## Requirement
From the line containing "camera: 105 degrees left, 0 degrees up" down to the last line of the entries, print each line exactly and leave the pictures out.

## Data provided

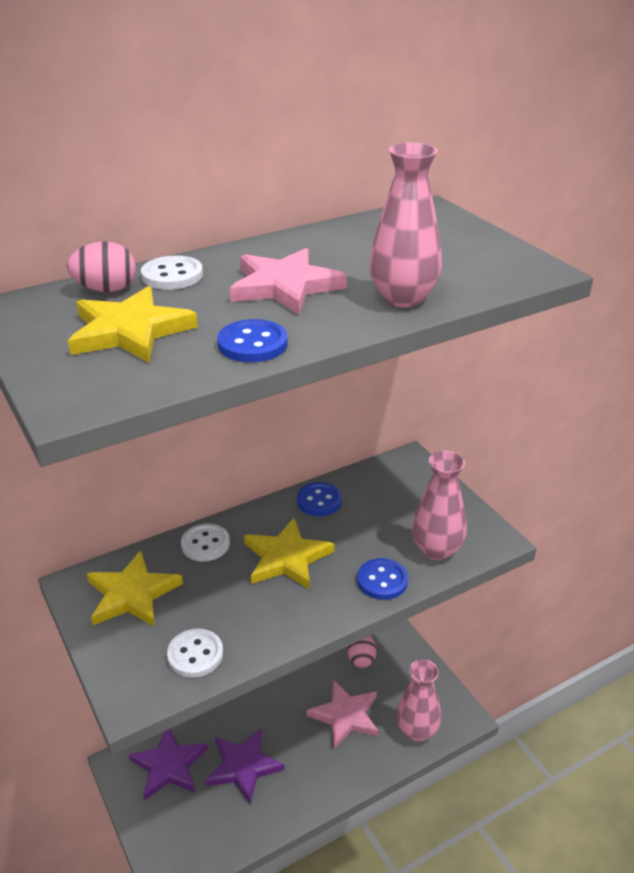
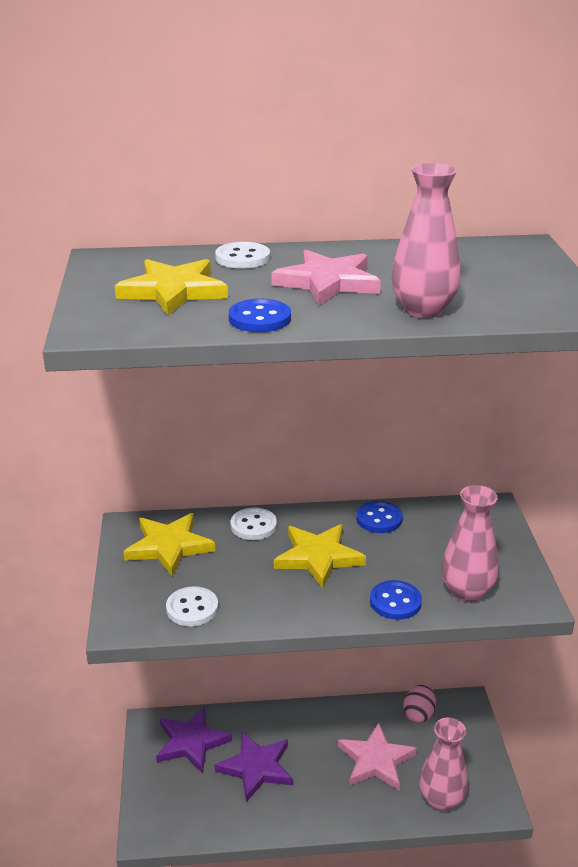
camera: 25 degrees right, 5 degrees down
(106, 290) = (182, 259): pink egg -> none

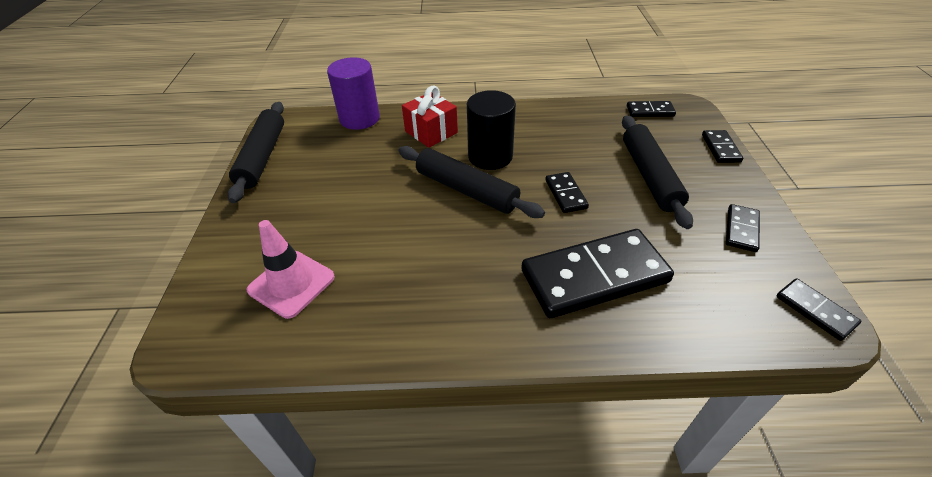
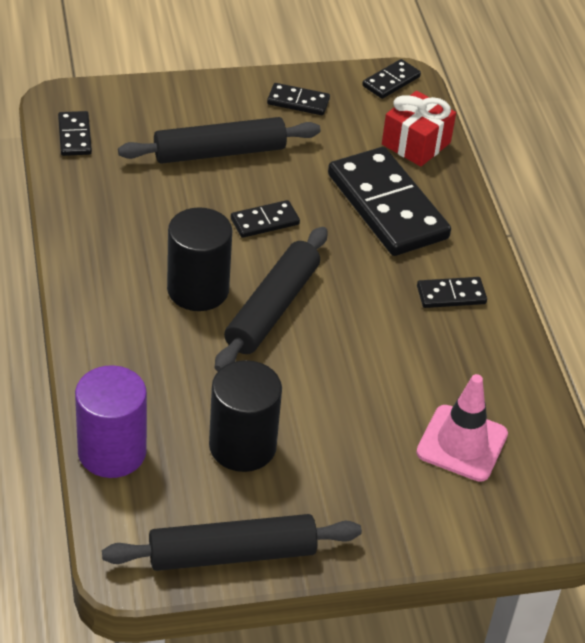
camera: 105 degrees left, 0 degrees up
(342, 166) = (242, 446): none -> black cylinder
(431, 132) = (144, 357): red gift -> red gift (416, 143)
(720, 148) = (157, 91): black domino -> black domino (451, 295)

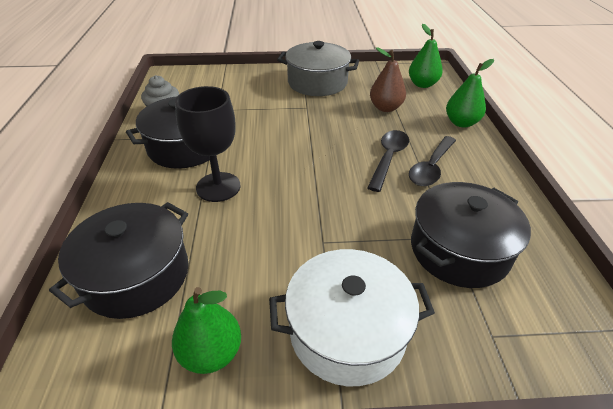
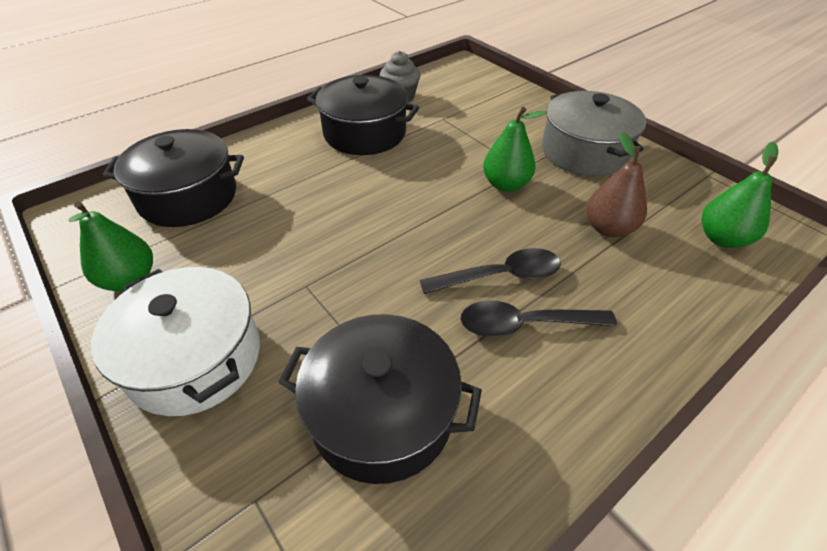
camera: 55 degrees right, 5 degrees up
(218, 187) = (327, 180): black goblet -> none
(461, 123) = (676, 318): green pear -> green pear (505, 184)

## Answer box
camera: 105 degrees left, 0 degrees up
(342, 166) = (242, 446): none -> black cylinder
(431, 132) = (144, 357): red gift -> red gift (416, 143)
(720, 148) = (157, 91): black domino -> black domino (451, 295)

camera: 55 degrees right, 5 degrees up
(218, 187) = (327, 180): black goblet -> none
(461, 123) = (676, 318): green pear -> green pear (505, 184)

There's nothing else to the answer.